Top of Dataset

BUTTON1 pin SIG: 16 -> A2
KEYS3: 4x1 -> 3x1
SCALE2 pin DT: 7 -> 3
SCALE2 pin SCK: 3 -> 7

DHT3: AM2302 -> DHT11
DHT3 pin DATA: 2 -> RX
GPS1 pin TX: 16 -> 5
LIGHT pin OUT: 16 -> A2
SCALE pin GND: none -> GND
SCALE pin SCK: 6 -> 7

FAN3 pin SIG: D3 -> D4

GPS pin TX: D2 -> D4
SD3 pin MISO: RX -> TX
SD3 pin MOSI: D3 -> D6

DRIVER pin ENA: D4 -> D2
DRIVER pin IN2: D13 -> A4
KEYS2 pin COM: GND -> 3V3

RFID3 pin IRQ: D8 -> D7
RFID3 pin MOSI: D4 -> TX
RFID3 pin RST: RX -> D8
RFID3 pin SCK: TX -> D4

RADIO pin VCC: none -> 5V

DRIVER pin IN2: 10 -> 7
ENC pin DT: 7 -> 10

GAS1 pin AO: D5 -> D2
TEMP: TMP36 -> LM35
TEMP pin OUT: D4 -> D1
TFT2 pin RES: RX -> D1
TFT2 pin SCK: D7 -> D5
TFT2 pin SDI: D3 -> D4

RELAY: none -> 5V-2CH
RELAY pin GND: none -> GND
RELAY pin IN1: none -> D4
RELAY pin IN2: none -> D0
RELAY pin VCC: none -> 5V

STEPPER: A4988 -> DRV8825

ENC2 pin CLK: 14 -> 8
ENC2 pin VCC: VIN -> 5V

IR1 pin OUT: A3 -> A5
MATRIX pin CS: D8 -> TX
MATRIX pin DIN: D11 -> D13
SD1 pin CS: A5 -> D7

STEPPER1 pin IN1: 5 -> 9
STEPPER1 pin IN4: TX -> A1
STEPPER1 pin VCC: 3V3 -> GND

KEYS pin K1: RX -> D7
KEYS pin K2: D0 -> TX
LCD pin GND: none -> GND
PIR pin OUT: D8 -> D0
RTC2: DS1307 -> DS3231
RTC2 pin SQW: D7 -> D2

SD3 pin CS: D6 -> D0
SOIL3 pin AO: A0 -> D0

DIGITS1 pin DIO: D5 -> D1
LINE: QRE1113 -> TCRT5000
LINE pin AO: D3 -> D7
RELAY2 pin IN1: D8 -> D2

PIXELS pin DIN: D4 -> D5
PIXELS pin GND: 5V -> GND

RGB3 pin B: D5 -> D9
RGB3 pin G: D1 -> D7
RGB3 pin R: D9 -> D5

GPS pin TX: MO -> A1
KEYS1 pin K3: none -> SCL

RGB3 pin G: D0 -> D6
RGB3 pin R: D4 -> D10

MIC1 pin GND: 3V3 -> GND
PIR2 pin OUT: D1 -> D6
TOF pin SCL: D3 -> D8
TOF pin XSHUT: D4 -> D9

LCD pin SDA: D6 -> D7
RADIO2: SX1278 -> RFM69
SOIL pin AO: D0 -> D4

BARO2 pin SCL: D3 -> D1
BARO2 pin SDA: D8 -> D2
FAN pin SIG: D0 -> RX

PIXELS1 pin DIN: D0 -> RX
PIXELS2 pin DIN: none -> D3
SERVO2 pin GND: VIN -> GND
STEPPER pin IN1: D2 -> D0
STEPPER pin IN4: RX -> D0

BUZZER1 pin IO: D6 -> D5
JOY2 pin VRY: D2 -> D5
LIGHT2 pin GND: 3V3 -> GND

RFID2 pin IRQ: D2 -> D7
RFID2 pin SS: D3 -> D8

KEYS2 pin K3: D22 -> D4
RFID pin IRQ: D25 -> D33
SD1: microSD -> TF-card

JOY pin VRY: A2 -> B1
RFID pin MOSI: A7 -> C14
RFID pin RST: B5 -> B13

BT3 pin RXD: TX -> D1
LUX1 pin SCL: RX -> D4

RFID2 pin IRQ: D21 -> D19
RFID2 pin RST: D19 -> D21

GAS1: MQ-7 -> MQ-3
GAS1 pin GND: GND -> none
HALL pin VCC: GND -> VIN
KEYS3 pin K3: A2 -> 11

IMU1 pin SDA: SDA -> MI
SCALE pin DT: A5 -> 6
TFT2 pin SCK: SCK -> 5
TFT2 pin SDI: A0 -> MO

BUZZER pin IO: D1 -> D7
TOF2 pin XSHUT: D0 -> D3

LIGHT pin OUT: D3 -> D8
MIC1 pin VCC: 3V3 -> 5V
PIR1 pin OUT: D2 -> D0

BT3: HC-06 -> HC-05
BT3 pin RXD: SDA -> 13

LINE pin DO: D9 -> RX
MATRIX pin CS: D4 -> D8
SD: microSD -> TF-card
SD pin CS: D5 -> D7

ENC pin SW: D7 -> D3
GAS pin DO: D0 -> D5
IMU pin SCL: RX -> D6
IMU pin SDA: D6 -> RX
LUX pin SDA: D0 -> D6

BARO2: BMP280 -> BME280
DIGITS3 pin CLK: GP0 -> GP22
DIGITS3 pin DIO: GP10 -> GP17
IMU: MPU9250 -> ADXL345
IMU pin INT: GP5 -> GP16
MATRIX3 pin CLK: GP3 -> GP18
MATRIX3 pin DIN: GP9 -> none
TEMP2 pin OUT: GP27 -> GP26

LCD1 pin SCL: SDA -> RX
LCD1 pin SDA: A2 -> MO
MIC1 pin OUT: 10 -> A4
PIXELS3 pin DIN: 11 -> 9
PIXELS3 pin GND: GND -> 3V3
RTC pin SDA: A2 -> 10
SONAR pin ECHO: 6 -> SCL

Bottom of Dataset

• About this task: The full data, repeated exactly, is the only acceptable output.

• Reply:
BUTTON1 pin SIG: 16 -> A2
KEYS3: 4x1 -> 3x1
SCALE2 pin DT: 7 -> 3
SCALE2 pin SCK: 3 -> 7

DHT3: AM2302 -> DHT11
DHT3 pin DATA: 2 -> RX
GPS1 pin TX: 16 -> 5
LIGHT pin OUT: 16 -> A2
SCALE pin GND: none -> GND
SCALE pin SCK: 6 -> 7

FAN3 pin SIG: D3 -> D4

GPS pin TX: D2 -> D4
SD3 pin MISO: RX -> TX
SD3 pin MOSI: D3 -> D6

DRIVER pin ENA: D4 -> D2
DRIVER pin IN2: D13 -> A4
KEYS2 pin COM: GND -> 3V3

RFID3 pin IRQ: D8 -> D7
RFID3 pin MOSI: D4 -> TX
RFID3 pin RST: RX -> D8
RFID3 pin SCK: TX -> D4

RADIO pin VCC: none -> 5V

DRIVER pin IN2: 10 -> 7
ENC pin DT: 7 -> 10

GAS1 pin AO: D5 -> D2
TEMP: TMP36 -> LM35
TEMP pin OUT: D4 -> D1
TFT2 pin RES: RX -> D1
TFT2 pin SCK: D7 -> D5
TFT2 pin SDI: D3 -> D4

RELAY: none -> 5V-2CH
RELAY pin GND: none -> GND
RELAY pin IN1: none -> D4
RELAY pin IN2: none -> D0
RELAY pin VCC: none -> 5V

STEPPER: A4988 -> DRV8825

ENC2 pin CLK: 14 -> 8
ENC2 pin VCC: VIN -> 5V

IR1 pin OUT: A3 -> A5
MATRIX pin CS: D8 -> TX
MATRIX pin DIN: D11 -> D13
SD1 pin CS: A5 -> D7

STEPPER1 pin IN1: 5 -> 9
STEPPER1 pin IN4: TX -> A1
STEPPER1 pin VCC: 3V3 -> GND

KEYS pin K1: RX -> D7
KEYS pin K2: D0 -> TX
LCD pin GND: none -> GND
PIR pin OUT: D8 -> D0
RTC2: DS1307 -> DS3231
RTC2 pin SQW: D7 -> D2

SD3 pin CS: D6 -> D0
SOIL3 pin AO: A0 -> D0

DIGITS1 pin DIO: D5 -> D1
LINE: QRE1113 -> TCRT5000
LINE pin AO: D3 -> D7
RELAY2 pin IN1: D8 -> D2

PIXELS pin DIN: D4 -> D5
PIXELS pin GND: 5V -> GND

RGB3 pin B: D5 -> D9
RGB3 pin G: D1 -> D7
RGB3 pin R: D9 -> D5

GPS pin TX: MO -> A1
KEYS1 pin K3: none -> SCL

RGB3 pin G: D0 -> D6
RGB3 pin R: D4 -> D10

MIC1 pin GND: 3V3 -> GND
PIR2 pin OUT: D1 -> D6
TOF pin SCL: D3 -> D8
TOF pin XSHUT: D4 -> D9

LCD pin SDA: D6 -> D7
RADIO2: SX1278 -> RFM69
SOIL pin AO: D0 -> D4

BARO2 pin SCL: D3 -> D1
BARO2 pin SDA: D8 -> D2
FAN pin SIG: D0 -> RX

PIXELS1 pin DIN: D0 -> RX
PIXELS2 pin DIN: none -> D3
SERVO2 pin GND: VIN -> GND
STEPPER pin IN1: D2 -> D0
STEPPER pin IN4: RX -> D0

BUZZER1 pin IO: D6 -> D5
JOY2 pin VRY: D2 -> D5
LIGHT2 pin GND: 3V3 -> GND

RFID2 pin IRQ: D2 -> D7
RFID2 pin SS: D3 -> D8

KEYS2 pin K3: D22 -> D4
RFID pin IRQ: D25 -> D33
SD1: microSD -> TF-card

JOY pin VRY: A2 -> B1
RFID pin MOSI: A7 -> C14
RFID pin RST: B5 -> B13

BT3 pin RXD: TX -> D1
LUX1 pin SCL: RX -> D4

RFID2 pin IRQ: D21 -> D19
RFID2 pin RST: D19 -> D21

GAS1: MQ-7 -> MQ-3
GAS1 pin GND: GND -> none
HALL pin VCC: GND -> VIN
KEYS3 pin K3: A2 -> 11

IMU1 pin SDA: SDA -> MI
SCALE pin DT: A5 -> 6
TFT2 pin SCK: SCK -> 5
TFT2 pin SDI: A0 -> MO

BUZZER pin IO: D1 -> D7
TOF2 pin XSHUT: D0 -> D3

LIGHT pin OUT: D3 -> D8
MIC1 pin VCC: 3V3 -> 5V
PIR1 pin OUT: D2 -> D0

BT3: HC-06 -> HC-05
BT3 pin RXD: SDA -> 13

LINE pin DO: D9 -> RX
MATRIX pin CS: D4 -> D8
SD: microSD -> TF-card
SD pin CS: D5 -> D7

ENC pin SW: D7 -> D3
GAS pin DO: D0 -> D5
IMU pin SCL: RX -> D6
IMU pin SDA: D6 -> RX
LUX pin SDA: D0 -> D6

BARO2: BMP280 -> BME280
DIGITS3 pin CLK: GP0 -> GP22
DIGITS3 pin DIO: GP10 -> GP17
IMU: MPU9250 -> ADXL345
IMU pin INT: GP5 -> GP16
MATRIX3 pin CLK: GP3 -> GP18
MATRIX3 pin DIN: GP9 -> none
TEMP2 pin OUT: GP27 -> GP26

LCD1 pin SCL: SDA -> RX
LCD1 pin SDA: A2 -> MO
MIC1 pin OUT: 10 -> A4
PIXELS3 pin DIN: 11 -> 9
PIXELS3 pin GND: GND -> 3V3
RTC pin SDA: A2 -> 10
SONAR pin ECHO: 6 -> SCL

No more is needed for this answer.